### [What the task asks]
Copy the entries exactly, through the "C1: 15nF (+5V, AGND) -> none" line.

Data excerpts

-- Opening Marker --

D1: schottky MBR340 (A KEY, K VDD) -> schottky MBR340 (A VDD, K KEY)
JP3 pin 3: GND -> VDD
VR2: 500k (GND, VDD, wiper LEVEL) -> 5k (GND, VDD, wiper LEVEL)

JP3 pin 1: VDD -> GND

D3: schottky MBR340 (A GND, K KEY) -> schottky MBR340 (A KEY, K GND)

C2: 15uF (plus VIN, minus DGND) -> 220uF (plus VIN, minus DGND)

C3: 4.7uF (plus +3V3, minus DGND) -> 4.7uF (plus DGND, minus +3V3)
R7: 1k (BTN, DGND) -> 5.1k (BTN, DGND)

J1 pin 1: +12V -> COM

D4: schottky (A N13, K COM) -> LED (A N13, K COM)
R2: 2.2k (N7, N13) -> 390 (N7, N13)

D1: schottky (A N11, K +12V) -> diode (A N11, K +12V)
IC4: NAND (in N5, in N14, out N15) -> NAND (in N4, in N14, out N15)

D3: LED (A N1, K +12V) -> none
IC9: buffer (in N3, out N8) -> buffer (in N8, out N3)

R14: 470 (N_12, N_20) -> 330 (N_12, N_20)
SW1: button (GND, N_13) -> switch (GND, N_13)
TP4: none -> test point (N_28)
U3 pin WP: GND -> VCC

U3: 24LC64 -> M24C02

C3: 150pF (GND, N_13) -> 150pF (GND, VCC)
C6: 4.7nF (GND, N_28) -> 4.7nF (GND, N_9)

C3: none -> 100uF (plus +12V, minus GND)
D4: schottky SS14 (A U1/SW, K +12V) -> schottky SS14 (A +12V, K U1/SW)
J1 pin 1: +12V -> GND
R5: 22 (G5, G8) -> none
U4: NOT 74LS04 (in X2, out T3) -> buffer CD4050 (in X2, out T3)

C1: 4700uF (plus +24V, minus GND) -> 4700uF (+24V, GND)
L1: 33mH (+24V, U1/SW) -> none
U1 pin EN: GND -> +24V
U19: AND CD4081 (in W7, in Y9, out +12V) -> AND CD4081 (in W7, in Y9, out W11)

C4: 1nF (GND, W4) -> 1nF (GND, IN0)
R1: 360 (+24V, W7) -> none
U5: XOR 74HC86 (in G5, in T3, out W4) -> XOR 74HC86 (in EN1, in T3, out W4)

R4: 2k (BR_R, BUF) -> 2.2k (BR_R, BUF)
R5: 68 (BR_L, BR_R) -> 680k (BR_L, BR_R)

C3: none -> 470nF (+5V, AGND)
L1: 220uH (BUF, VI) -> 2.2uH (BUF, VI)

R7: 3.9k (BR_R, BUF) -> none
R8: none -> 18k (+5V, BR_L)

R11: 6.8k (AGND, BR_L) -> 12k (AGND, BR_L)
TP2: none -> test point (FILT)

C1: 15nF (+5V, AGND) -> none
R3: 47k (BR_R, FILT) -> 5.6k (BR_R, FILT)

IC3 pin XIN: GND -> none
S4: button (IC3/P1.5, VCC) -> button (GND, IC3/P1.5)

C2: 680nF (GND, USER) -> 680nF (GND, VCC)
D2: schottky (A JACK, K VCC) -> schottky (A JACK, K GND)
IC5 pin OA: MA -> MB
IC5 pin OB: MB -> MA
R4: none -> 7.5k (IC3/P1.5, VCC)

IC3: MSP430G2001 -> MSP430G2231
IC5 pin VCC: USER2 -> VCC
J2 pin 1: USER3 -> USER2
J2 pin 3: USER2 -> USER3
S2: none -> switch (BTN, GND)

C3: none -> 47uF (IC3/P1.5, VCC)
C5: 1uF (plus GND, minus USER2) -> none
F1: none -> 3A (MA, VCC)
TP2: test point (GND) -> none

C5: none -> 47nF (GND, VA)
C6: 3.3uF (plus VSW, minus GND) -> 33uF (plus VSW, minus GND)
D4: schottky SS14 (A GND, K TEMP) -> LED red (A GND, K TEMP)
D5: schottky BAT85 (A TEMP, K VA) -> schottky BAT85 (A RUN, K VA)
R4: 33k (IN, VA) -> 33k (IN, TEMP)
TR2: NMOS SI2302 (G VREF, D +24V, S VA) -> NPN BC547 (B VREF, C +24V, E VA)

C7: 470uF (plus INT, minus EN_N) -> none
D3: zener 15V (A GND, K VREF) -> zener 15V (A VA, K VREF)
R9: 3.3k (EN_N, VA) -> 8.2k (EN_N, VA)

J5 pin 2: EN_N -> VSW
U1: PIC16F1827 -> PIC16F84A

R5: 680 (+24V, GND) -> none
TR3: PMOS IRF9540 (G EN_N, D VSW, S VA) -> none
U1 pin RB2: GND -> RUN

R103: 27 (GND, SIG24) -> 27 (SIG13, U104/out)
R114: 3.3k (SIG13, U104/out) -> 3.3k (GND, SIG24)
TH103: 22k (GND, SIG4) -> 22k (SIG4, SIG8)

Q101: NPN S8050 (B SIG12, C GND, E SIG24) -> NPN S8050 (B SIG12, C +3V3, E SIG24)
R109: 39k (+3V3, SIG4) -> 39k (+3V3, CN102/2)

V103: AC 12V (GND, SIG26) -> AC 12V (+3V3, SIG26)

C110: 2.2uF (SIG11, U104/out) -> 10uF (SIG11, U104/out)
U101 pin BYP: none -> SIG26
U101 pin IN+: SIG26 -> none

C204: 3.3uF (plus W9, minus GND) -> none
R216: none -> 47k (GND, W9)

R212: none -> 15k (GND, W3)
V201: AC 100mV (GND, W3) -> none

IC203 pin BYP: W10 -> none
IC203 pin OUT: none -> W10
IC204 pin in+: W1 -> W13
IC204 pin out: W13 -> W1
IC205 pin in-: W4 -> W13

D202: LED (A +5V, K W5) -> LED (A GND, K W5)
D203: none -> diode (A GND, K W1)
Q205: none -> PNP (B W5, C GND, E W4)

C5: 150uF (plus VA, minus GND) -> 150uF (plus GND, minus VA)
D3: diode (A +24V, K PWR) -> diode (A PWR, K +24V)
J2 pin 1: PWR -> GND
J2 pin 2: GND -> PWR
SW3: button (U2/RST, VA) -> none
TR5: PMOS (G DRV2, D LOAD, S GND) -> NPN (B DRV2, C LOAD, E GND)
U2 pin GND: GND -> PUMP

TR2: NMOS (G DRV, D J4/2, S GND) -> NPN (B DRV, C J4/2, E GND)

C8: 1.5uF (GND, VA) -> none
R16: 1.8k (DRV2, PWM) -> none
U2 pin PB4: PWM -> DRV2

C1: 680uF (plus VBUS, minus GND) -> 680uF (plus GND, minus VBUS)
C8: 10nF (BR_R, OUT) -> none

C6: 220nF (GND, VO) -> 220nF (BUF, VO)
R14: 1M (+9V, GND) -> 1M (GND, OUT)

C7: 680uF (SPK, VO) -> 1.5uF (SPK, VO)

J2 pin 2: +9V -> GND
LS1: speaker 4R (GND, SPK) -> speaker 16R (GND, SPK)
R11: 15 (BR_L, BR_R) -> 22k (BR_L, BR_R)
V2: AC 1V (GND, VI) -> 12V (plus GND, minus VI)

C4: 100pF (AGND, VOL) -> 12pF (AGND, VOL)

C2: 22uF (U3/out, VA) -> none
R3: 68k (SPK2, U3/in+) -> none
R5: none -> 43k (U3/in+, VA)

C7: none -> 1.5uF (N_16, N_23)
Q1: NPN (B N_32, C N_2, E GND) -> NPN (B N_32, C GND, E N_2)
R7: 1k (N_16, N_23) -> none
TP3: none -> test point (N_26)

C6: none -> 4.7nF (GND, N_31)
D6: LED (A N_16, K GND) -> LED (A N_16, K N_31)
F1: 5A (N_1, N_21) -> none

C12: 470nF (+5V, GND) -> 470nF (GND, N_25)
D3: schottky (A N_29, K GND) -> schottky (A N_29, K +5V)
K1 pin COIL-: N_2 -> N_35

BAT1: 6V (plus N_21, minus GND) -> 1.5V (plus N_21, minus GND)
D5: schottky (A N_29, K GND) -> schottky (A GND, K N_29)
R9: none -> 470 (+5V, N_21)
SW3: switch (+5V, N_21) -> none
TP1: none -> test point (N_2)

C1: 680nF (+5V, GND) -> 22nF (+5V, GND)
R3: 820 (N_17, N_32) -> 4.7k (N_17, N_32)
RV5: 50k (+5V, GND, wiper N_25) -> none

-- Closing Marker --

### [Solution for this problem]
D1: schottky MBR340 (A KEY, K VDD) -> schottky MBR340 (A VDD, K KEY)
JP3 pin 3: GND -> VDD
VR2: 500k (GND, VDD, wiper LEVEL) -> 5k (GND, VDD, wiper LEVEL)

JP3 pin 1: VDD -> GND

D3: schottky MBR340 (A GND, K KEY) -> schottky MBR340 (A KEY, K GND)

C2: 15uF (plus VIN, minus DGND) -> 220uF (plus VIN, minus DGND)

C3: 4.7uF (plus +3V3, minus DGND) -> 4.7uF (plus DGND, minus +3V3)
R7: 1k (BTN, DGND) -> 5.1k (BTN, DGND)

J1 pin 1: +12V -> COM

D4: schottky (A N13, K COM) -> LED (A N13, K COM)
R2: 2.2k (N7, N13) -> 390 (N7, N13)

D1: schottky (A N11, K +12V) -> diode (A N11, K +12V)
IC4: NAND (in N5, in N14, out N15) -> NAND (in N4, in N14, out N15)

D3: LED (A N1, K +12V) -> none
IC9: buffer (in N3, out N8) -> buffer (in N8, out N3)

R14: 470 (N_12, N_20) -> 330 (N_12, N_20)
SW1: button (GND, N_13) -> switch (GND, N_13)
TP4: none -> test point (N_28)
U3 pin WP: GND -> VCC

U3: 24LC64 -> M24C02

C3: 150pF (GND, N_13) -> 150pF (GND, VCC)
C6: 4.7nF (GND, N_28) -> 4.7nF (GND, N_9)

C3: none -> 100uF (plus +12V, minus GND)
D4: schottky SS14 (A U1/SW, K +12V) -> schottky SS14 (A +12V, K U1/SW)
J1 pin 1: +12V -> GND
R5: 22 (G5, G8) -> none
U4: NOT 74LS04 (in X2, out T3) -> buffer CD4050 (in X2, out T3)

C1: 4700uF (plus +24V, minus GND) -> 4700uF (+24V, GND)
L1: 33mH (+24V, U1/SW) -> none
U1 pin EN: GND -> +24V
U19: AND CD4081 (in W7, in Y9, out +12V) -> AND CD4081 (in W7, in Y9, out W11)

C4: 1nF (GND, W4) -> 1nF (GND, IN0)
R1: 360 (+24V, W7) -> none
U5: XOR 74HC86 (in G5, in T3, out W4) -> XOR 74HC86 (in EN1, in T3, out W4)

R4: 2k (BR_R, BUF) -> 2.2k (BR_R, BUF)
R5: 68 (BR_L, BR_R) -> 680k (BR_L, BR_R)

C3: none -> 470nF (+5V, AGND)
L1: 220uH (BUF, VI) -> 2.2uH (BUF, VI)

R7: 3.9k (BR_R, BUF) -> none
R8: none -> 18k (+5V, BR_L)

R11: 6.8k (AGND, BR_L) -> 12k (AGND, BR_L)
TP2: none -> test point (FILT)

C1: 15nF (+5V, AGND) -> none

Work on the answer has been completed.